Record excerpts -
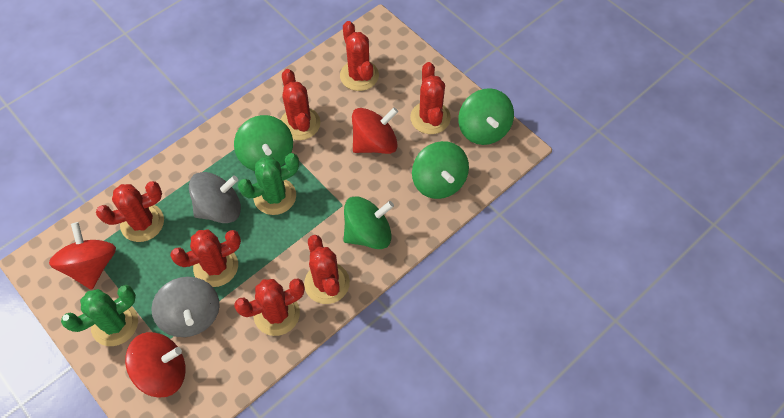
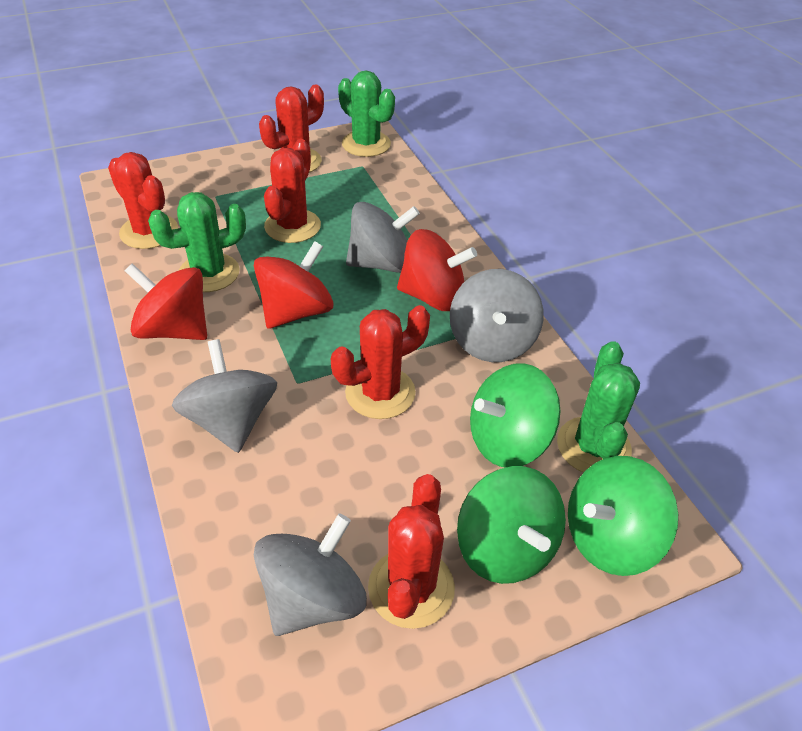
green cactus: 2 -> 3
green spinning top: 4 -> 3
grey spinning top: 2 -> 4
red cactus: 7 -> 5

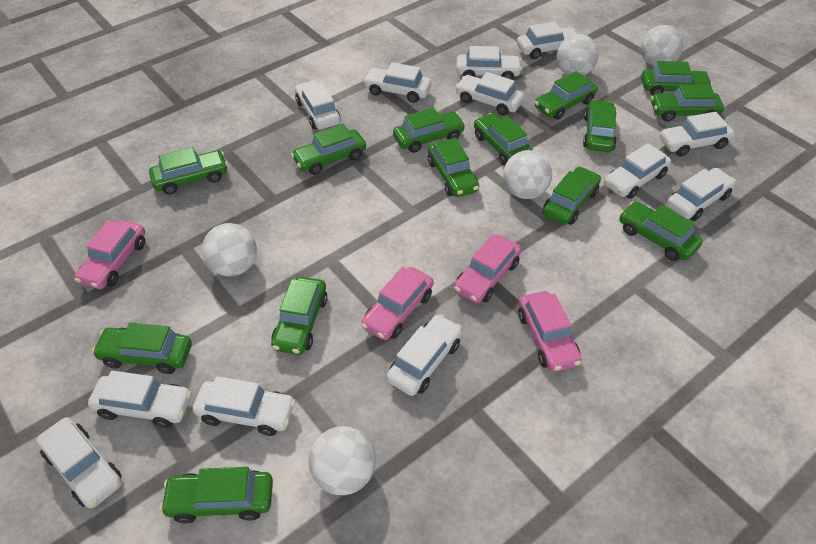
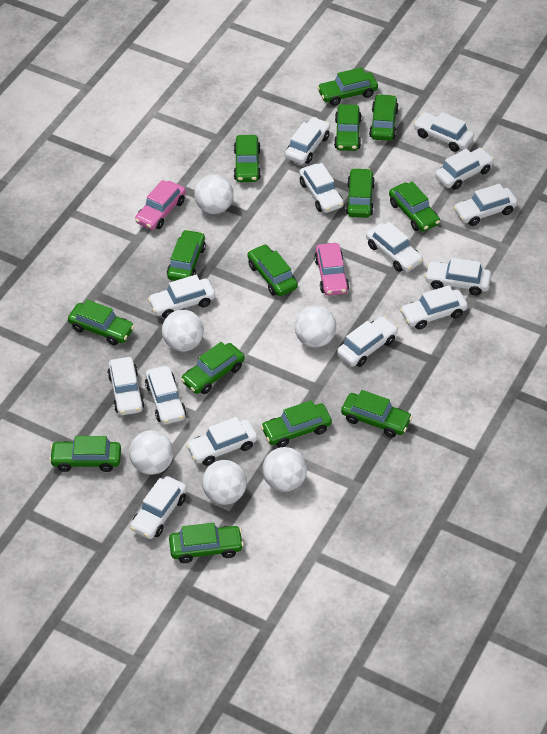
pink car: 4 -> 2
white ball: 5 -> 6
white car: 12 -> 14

Task details -
The expected result is every line from the material above that includes "spinning".

Exercise solution -
green spinning top: 4 -> 3
grey spinning top: 2 -> 4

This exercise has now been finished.